WHAT TO PRODUCE.
An exact copy of the records is needed; please leave the images out.

Object change descriptions
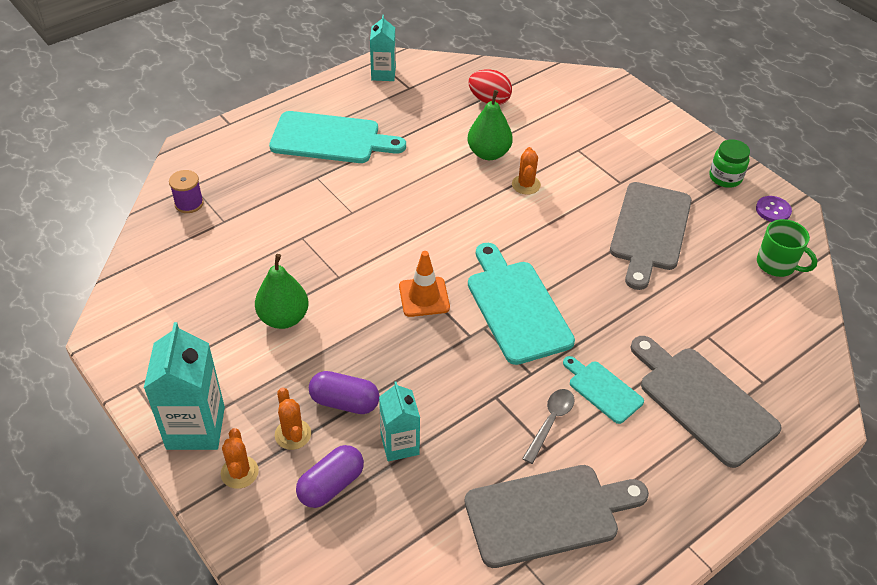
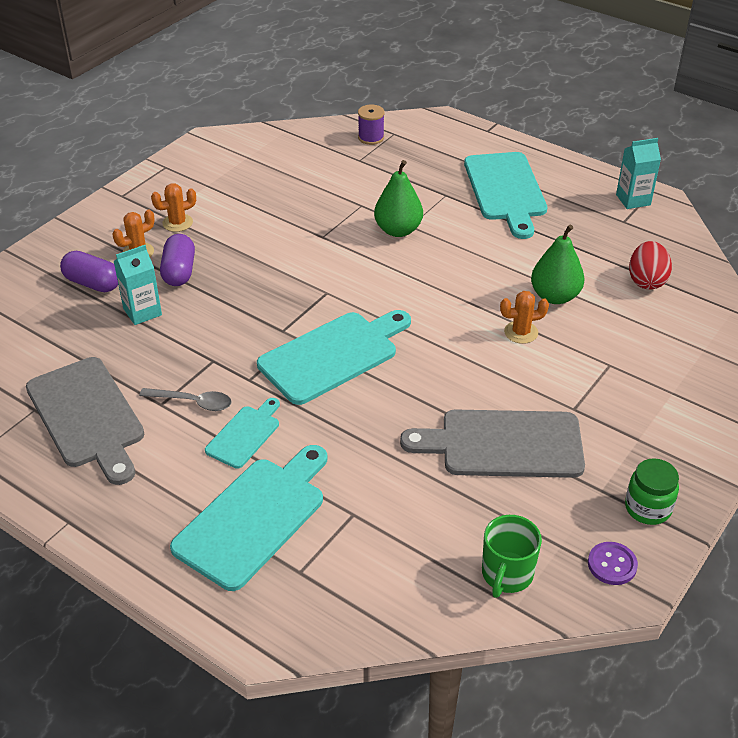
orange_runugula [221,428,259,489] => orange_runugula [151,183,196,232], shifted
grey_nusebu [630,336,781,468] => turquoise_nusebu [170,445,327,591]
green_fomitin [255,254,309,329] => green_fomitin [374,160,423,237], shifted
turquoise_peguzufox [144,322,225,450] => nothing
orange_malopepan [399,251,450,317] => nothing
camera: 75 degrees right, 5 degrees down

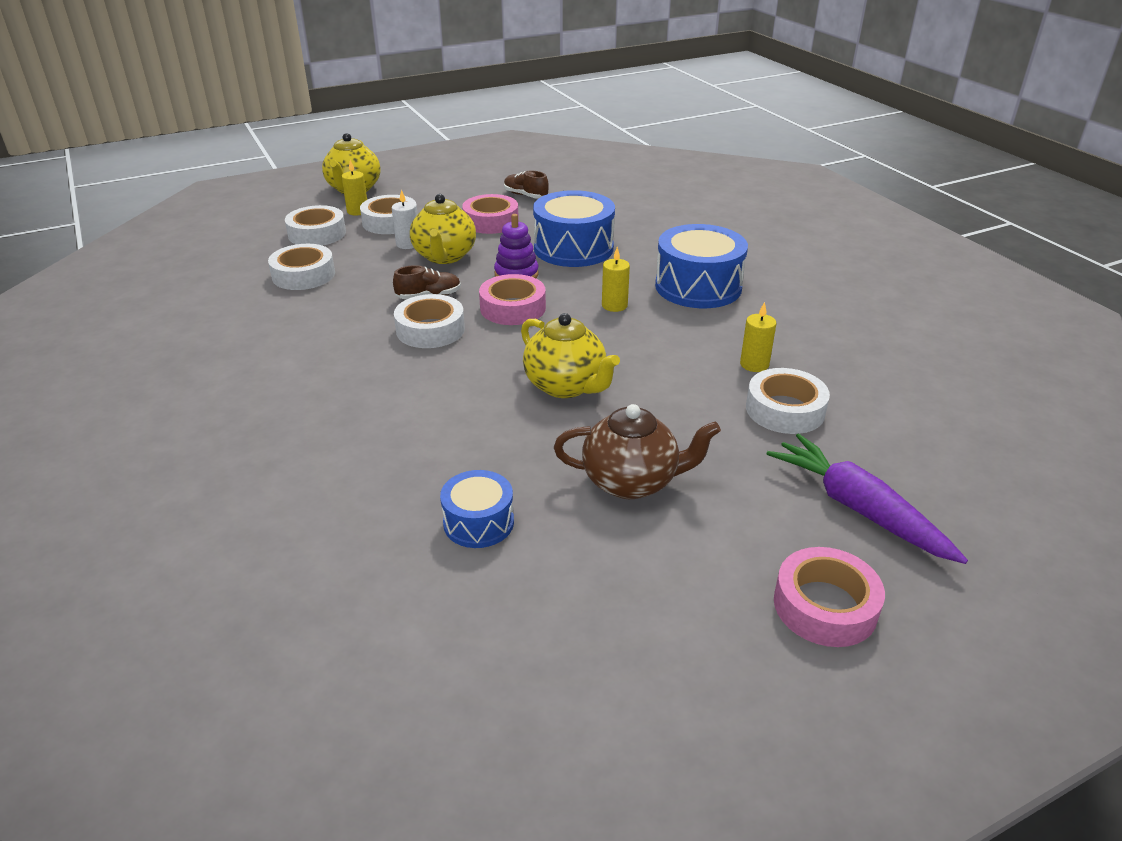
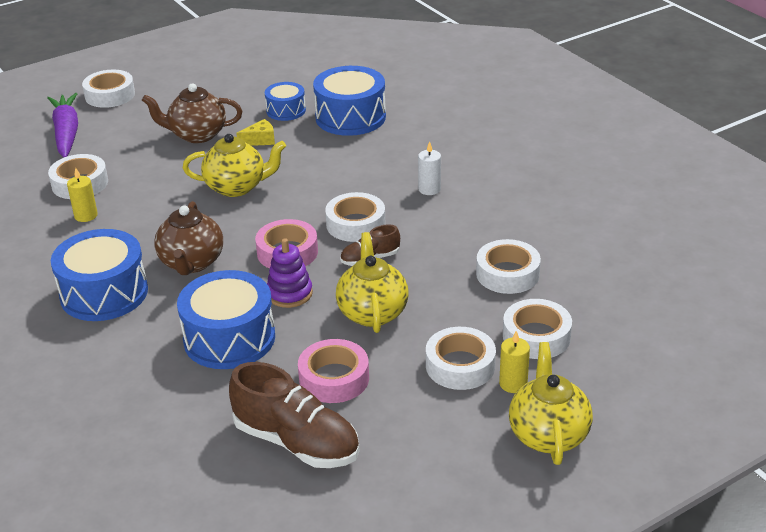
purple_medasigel [766,433,968,564] => purple_medasigel [47,93,78,157], 150 degrees counterclockwise
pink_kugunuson [774,547,885,647] => white_kugunuson [82,70,135,108]
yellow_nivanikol [602,247,630,312] => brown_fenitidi [154,201,223,275]
yellow_fenitidi [521,313,620,398] => yellow_fenitidi [183,134,286,197], 135 degrees clockwise
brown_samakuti [504,170,549,198] => brown_samakuti [229,362,359,468], x1.91
nothing =>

ANSWER BOX.
orange_runugula [221,428,259,489] => orange_runugula [151,183,196,232], shifted
grey_nusebu [630,336,781,468] => turquoise_nusebu [170,445,327,591]
green_fomitin [255,254,309,329] => green_fomitin [374,160,423,237], shifted
turquoise_peguzufox [144,322,225,450] => nothing
orange_malopepan [399,251,450,317] => nothing
camera: 75 degrees right, 5 degrees down

purple_medasigel [766,433,968,564] => purple_medasigel [47,93,78,157], 150 degrees counterclockwise
pink_kugunuson [774,547,885,647] => white_kugunuson [82,70,135,108]
yellow_nivanikol [602,247,630,312] => brown_fenitidi [154,201,223,275]
yellow_fenitidi [521,313,620,398] => yellow_fenitidi [183,134,286,197], 135 degrees clockwise
brown_samakuti [504,170,549,198] => brown_samakuti [229,362,359,468], x1.91
nothing =>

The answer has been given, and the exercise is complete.